# Records
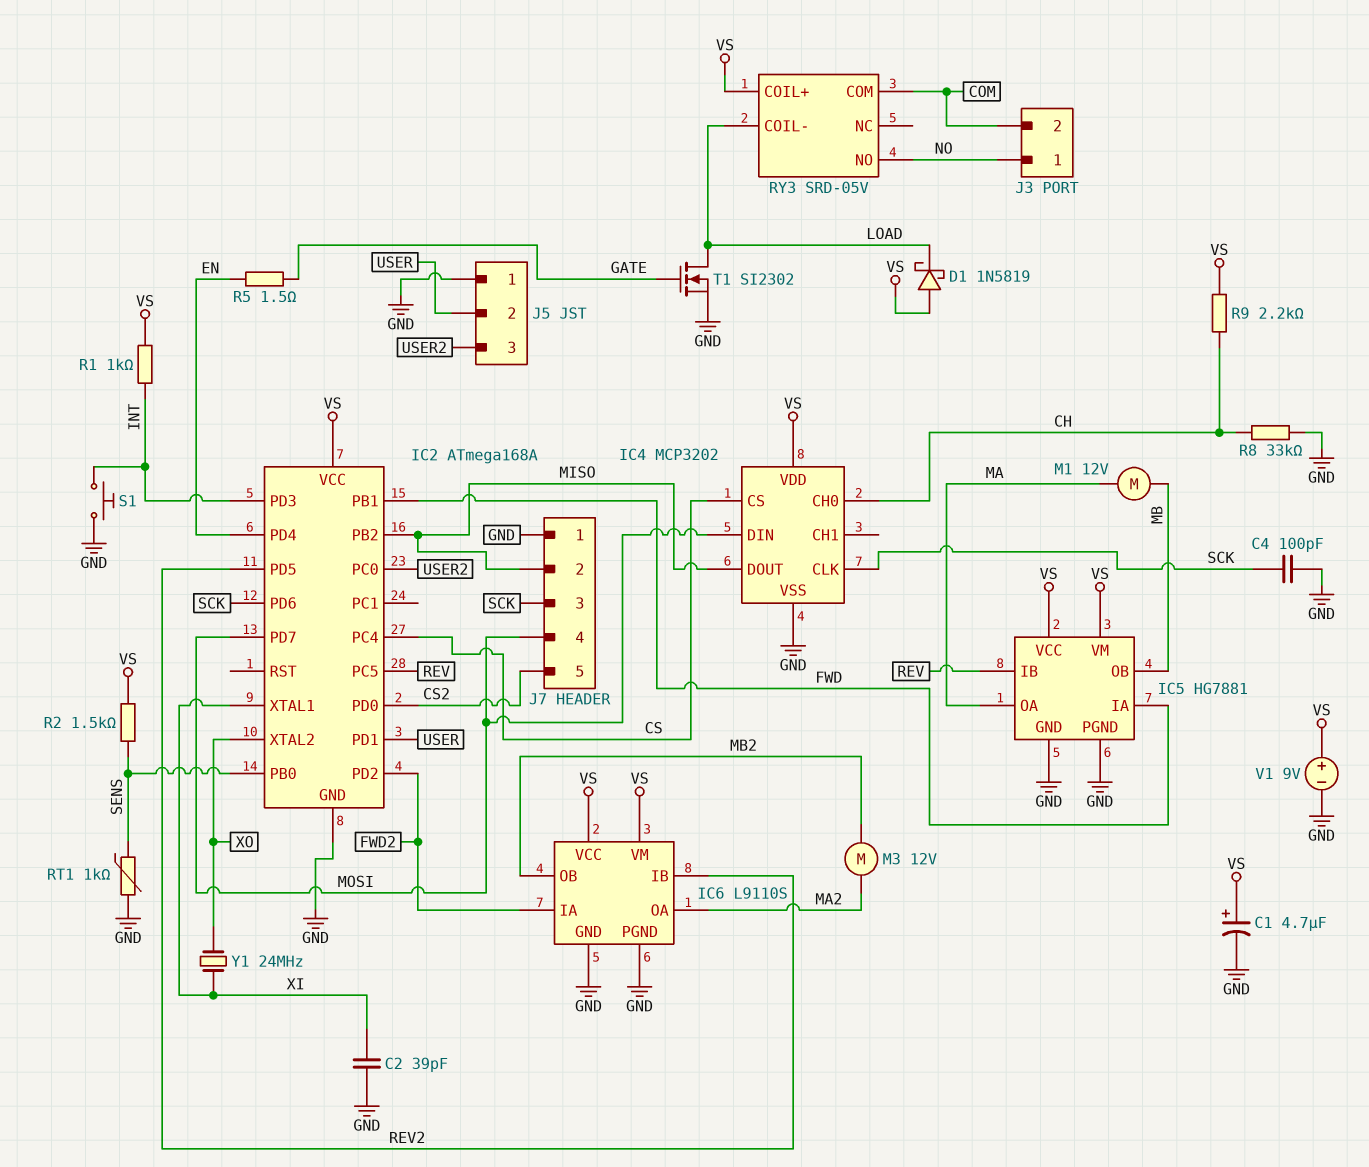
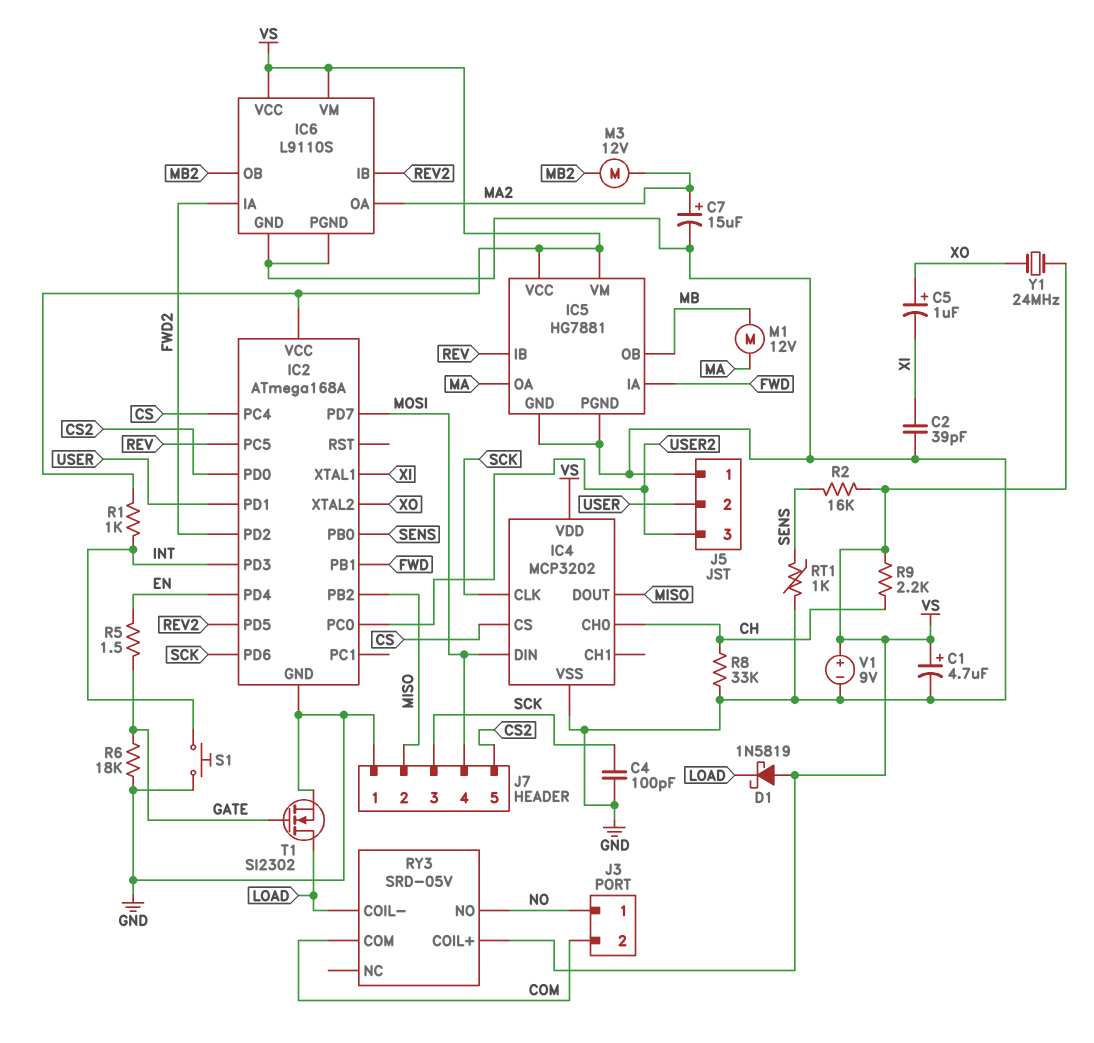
C5: none -> 1uF (plus XO, minus XI)
C7: none -> 15uF (plus MA2, minus GND)
R2: 1.5k (SENS, VS) -> 16k (SENS, VS)
R6: none -> 18k (GATE, GND)
Y1: 24MHz (XI, XO) -> 24MHz (VS, XO)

# Exercise description
Give back the records above word for word, minus any image they hold.

# Response area
C5: none -> 1uF (plus XO, minus XI)
C7: none -> 15uF (plus MA2, minus GND)
R2: 1.5k (SENS, VS) -> 16k (SENS, VS)
R6: none -> 18k (GATE, GND)
Y1: 24MHz (XI, XO) -> 24MHz (VS, XO)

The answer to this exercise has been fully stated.